[Collected data]
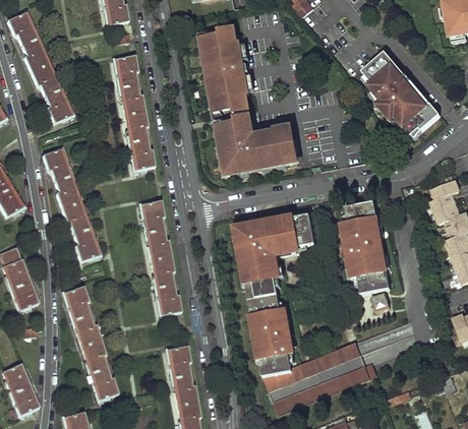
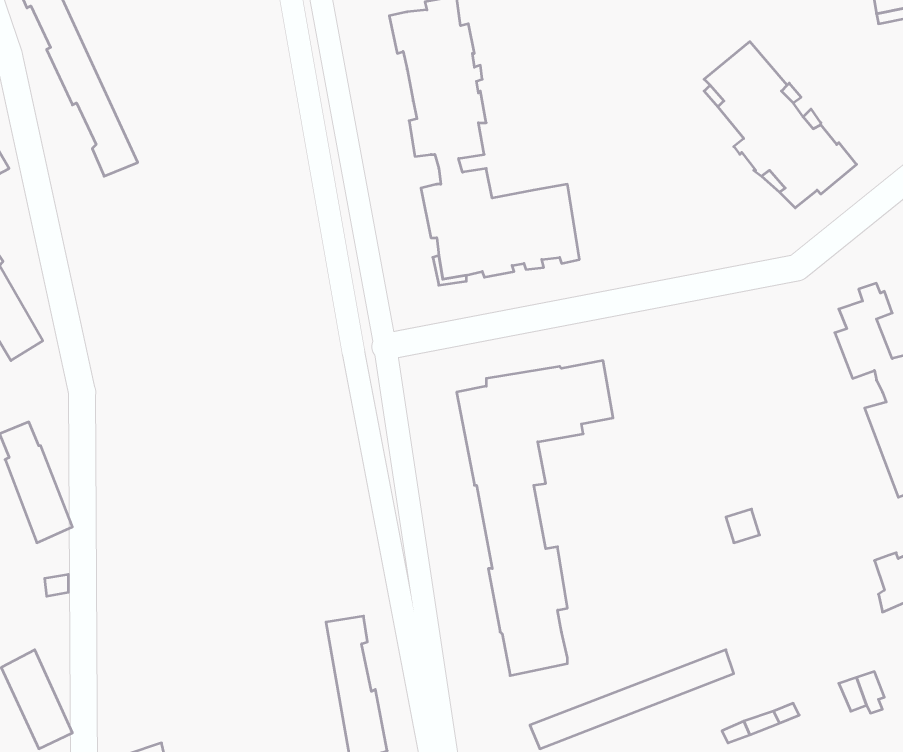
building: [115,55,154,169] -> none
building: [43,147,98,258] -> none
building: [141,200,179,313] -> none
building: [342,202,391,294] -> none
building: [65,286,117,397] -> none
building: [262,342,361,389] -> none

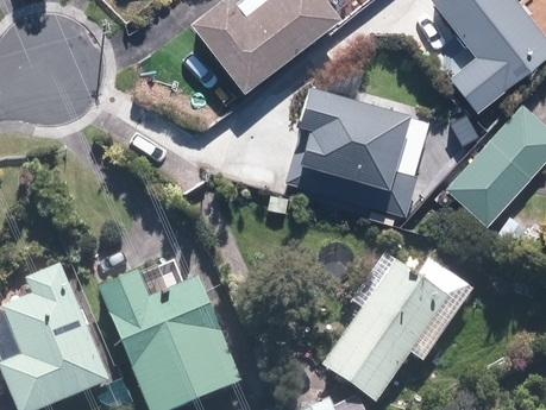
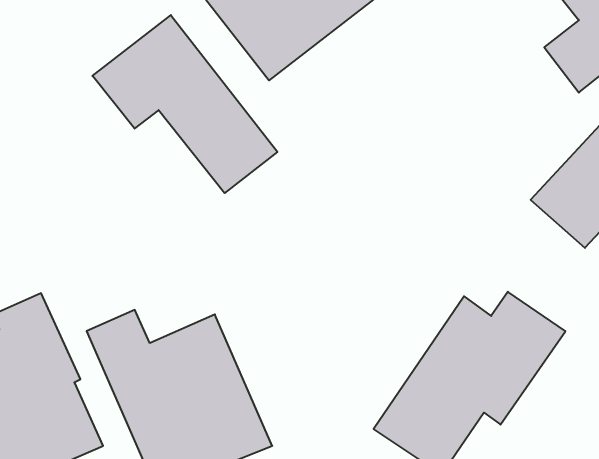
building: none -> [92,15,277,193]
building: [290,77,426,208] -> none

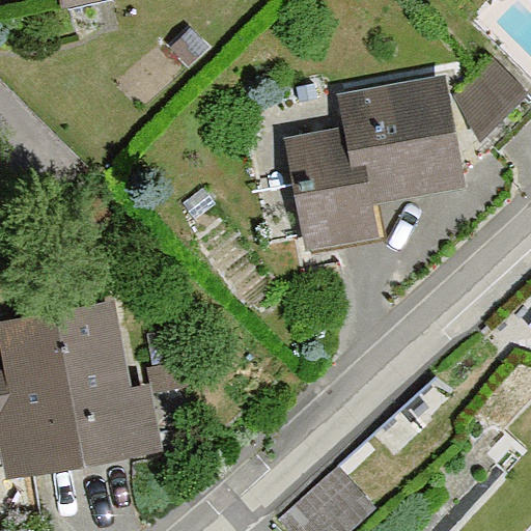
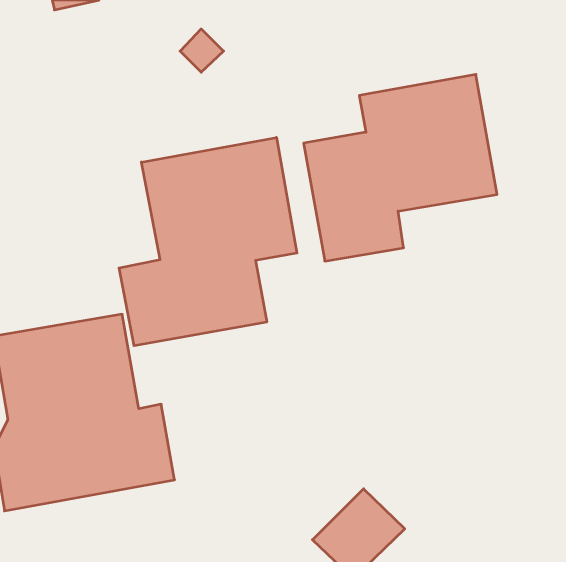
building: none -> [119,137,297,346]

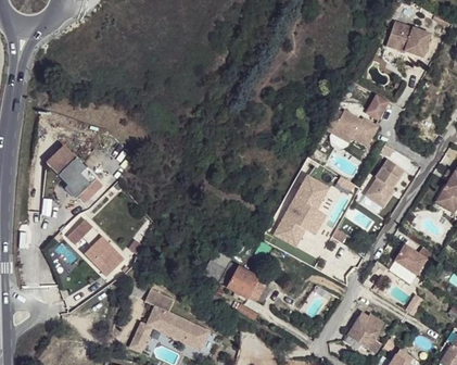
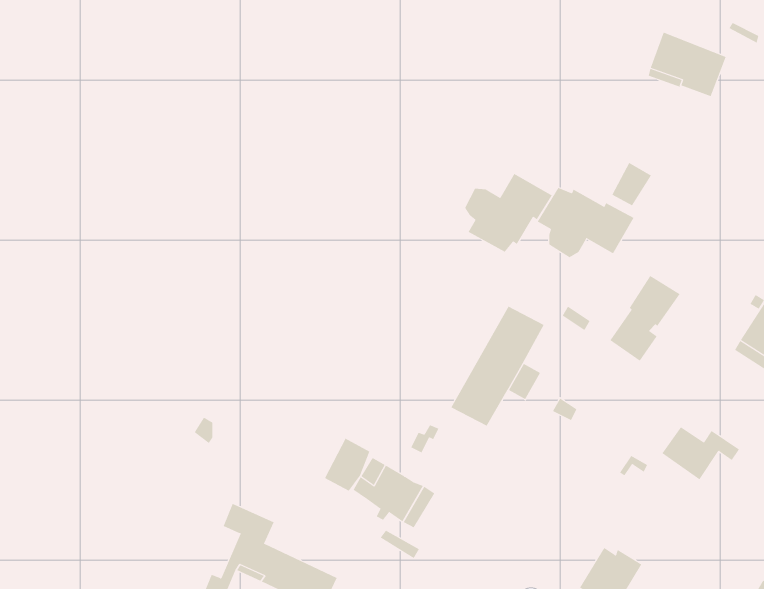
building: none -> [465,173,552,253]
building: [47,146,103,203] -> none
building: [67,221,124,277] -> none

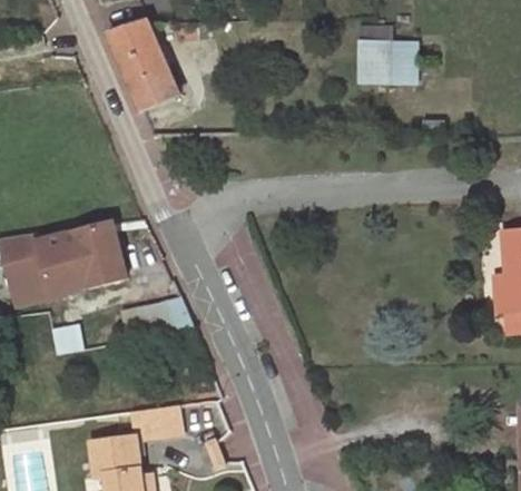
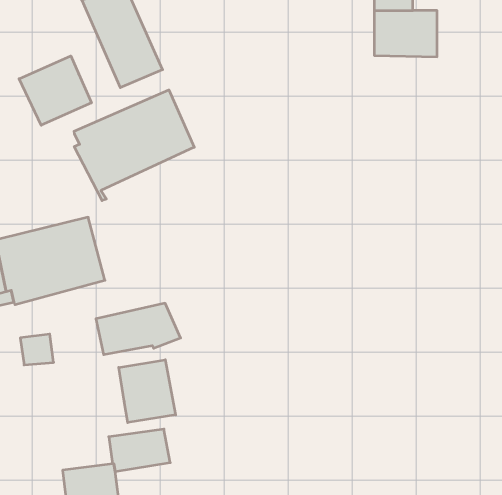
building: none -> [19,56,91,125]
building: none -> [74,90,194,201]
building: none -> [119,360,176,423]

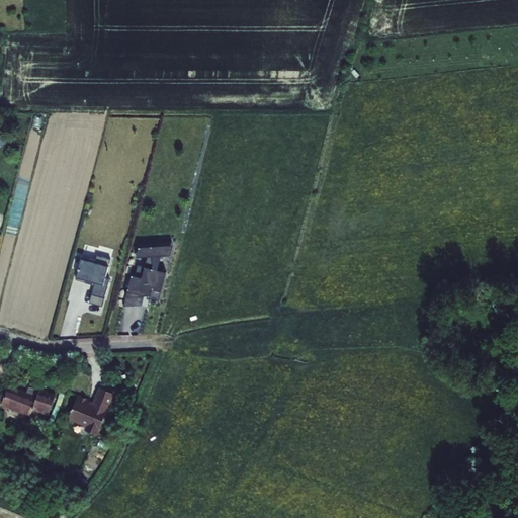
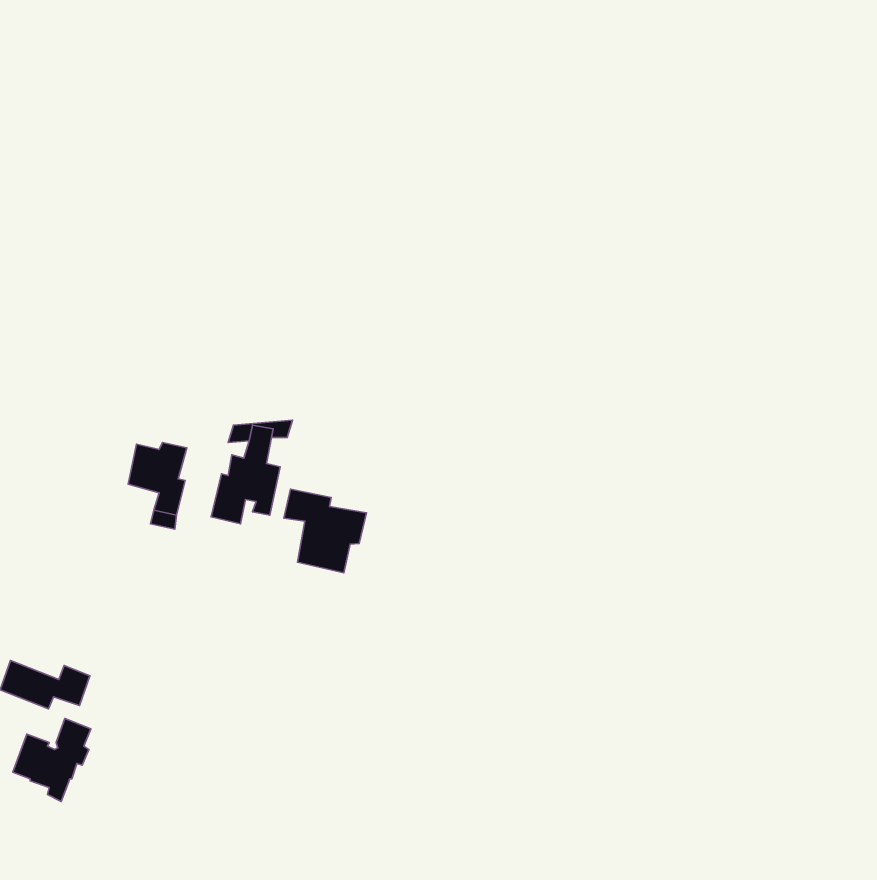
building: none -> [284,489,367,573]
building: [68,386,113,435] -> [13,718,91,801]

- Task prompt: Quote the data above exactly from the line with "building: [342,202,391,294] -> none" to the line with "building: [67,221,124,277] -> none", both ends counted, and nothing else. Pictures don't go in.

- Answer below:
building: [342,202,391,294] -> none
building: [65,286,117,397] -> none
building: [262,342,361,389] -> none

building: none -> [92,15,277,193]
building: [290,77,426,208] -> none

building: none -> [119,137,297,346]

building: none -> [465,173,552,253]
building: [47,146,103,203] -> none
building: [67,221,124,277] -> none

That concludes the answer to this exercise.